### What is required
Word for word, restate each entry in the listing below.

* * * *

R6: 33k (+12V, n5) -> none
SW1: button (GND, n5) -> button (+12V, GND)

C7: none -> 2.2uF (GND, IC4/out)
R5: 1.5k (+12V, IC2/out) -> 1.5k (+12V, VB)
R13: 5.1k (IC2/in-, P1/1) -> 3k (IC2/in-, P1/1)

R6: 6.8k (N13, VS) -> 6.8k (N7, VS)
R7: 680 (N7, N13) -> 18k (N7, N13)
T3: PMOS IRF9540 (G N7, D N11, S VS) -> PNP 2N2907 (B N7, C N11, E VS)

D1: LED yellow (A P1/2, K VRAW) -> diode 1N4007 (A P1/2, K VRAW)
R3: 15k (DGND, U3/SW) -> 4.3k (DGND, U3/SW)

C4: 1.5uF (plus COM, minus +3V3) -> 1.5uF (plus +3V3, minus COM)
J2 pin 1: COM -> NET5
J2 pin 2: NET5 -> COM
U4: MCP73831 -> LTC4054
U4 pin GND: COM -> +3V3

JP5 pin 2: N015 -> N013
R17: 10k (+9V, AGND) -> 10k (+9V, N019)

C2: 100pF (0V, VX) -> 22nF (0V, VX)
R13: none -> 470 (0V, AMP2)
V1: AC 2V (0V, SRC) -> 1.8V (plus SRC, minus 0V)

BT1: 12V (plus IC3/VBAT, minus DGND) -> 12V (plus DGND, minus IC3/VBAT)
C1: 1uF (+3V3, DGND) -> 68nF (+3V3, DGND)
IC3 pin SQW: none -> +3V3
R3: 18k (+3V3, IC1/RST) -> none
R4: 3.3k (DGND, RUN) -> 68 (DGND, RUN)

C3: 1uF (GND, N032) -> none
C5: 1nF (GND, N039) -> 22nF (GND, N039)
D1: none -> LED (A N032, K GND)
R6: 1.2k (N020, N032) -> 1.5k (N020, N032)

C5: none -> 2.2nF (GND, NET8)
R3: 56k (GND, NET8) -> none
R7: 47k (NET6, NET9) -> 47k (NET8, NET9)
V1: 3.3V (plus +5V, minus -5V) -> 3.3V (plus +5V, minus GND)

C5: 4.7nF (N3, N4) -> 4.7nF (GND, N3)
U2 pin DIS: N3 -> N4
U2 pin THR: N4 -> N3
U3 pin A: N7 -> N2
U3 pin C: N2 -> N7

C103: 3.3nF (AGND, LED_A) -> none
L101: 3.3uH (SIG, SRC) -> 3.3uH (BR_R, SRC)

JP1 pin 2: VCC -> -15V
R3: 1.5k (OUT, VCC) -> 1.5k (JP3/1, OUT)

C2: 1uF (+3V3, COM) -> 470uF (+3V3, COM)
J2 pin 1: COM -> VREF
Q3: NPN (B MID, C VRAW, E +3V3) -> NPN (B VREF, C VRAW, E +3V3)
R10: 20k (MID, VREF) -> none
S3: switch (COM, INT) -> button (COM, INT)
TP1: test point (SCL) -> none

* * * *

### Response to this exercise
R6: 33k (+12V, n5) -> none
SW1: button (GND, n5) -> button (+12V, GND)

C7: none -> 2.2uF (GND, IC4/out)
R5: 1.5k (+12V, IC2/out) -> 1.5k (+12V, VB)
R13: 5.1k (IC2/in-, P1/1) -> 3k (IC2/in-, P1/1)

R6: 6.8k (N13, VS) -> 6.8k (N7, VS)
R7: 680 (N7, N13) -> 18k (N7, N13)
T3: PMOS IRF9540 (G N7, D N11, S VS) -> PNP 2N2907 (B N7, C N11, E VS)

D1: LED yellow (A P1/2, K VRAW) -> diode 1N4007 (A P1/2, K VRAW)
R3: 15k (DGND, U3/SW) -> 4.3k (DGND, U3/SW)

C4: 1.5uF (plus COM, minus +3V3) -> 1.5uF (plus +3V3, minus COM)
J2 pin 1: COM -> NET5
J2 pin 2: NET5 -> COM
U4: MCP73831 -> LTC4054
U4 pin GND: COM -> +3V3

JP5 pin 2: N015 -> N013
R17: 10k (+9V, AGND) -> 10k (+9V, N019)

C2: 100pF (0V, VX) -> 22nF (0V, VX)
R13: none -> 470 (0V, AMP2)
V1: AC 2V (0V, SRC) -> 1.8V (plus SRC, minus 0V)

BT1: 12V (plus IC3/VBAT, minus DGND) -> 12V (plus DGND, minus IC3/VBAT)
C1: 1uF (+3V3, DGND) -> 68nF (+3V3, DGND)
IC3 pin SQW: none -> +3V3
R3: 18k (+3V3, IC1/RST) -> none
R4: 3.3k (DGND, RUN) -> 68 (DGND, RUN)

C3: 1uF (GND, N032) -> none
C5: 1nF (GND, N039) -> 22nF (GND, N039)
D1: none -> LED (A N032, K GND)
R6: 1.2k (N020, N032) -> 1.5k (N020, N032)

C5: none -> 2.2nF (GND, NET8)
R3: 56k (GND, NET8) -> none
R7: 47k (NET6, NET9) -> 47k (NET8, NET9)
V1: 3.3V (plus +5V, minus -5V) -> 3.3V (plus +5V, minus GND)

C5: 4.7nF (N3, N4) -> 4.7nF (GND, N3)
U2 pin DIS: N3 -> N4
U2 pin THR: N4 -> N3
U3 pin A: N7 -> N2
U3 pin C: N2 -> N7

C103: 3.3nF (AGND, LED_A) -> none
L101: 3.3uH (SIG, SRC) -> 3.3uH (BR_R, SRC)

JP1 pin 2: VCC -> -15V
R3: 1.5k (OUT, VCC) -> 1.5k (JP3/1, OUT)

C2: 1uF (+3V3, COM) -> 470uF (+3V3, COM)
J2 pin 1: COM -> VREF
Q3: NPN (B MID, C VRAW, E +3V3) -> NPN (B VREF, C VRAW, E +3V3)
R10: 20k (MID, VREF) -> none
S3: switch (COM, INT) -> button (COM, INT)
TP1: test point (SCL) -> none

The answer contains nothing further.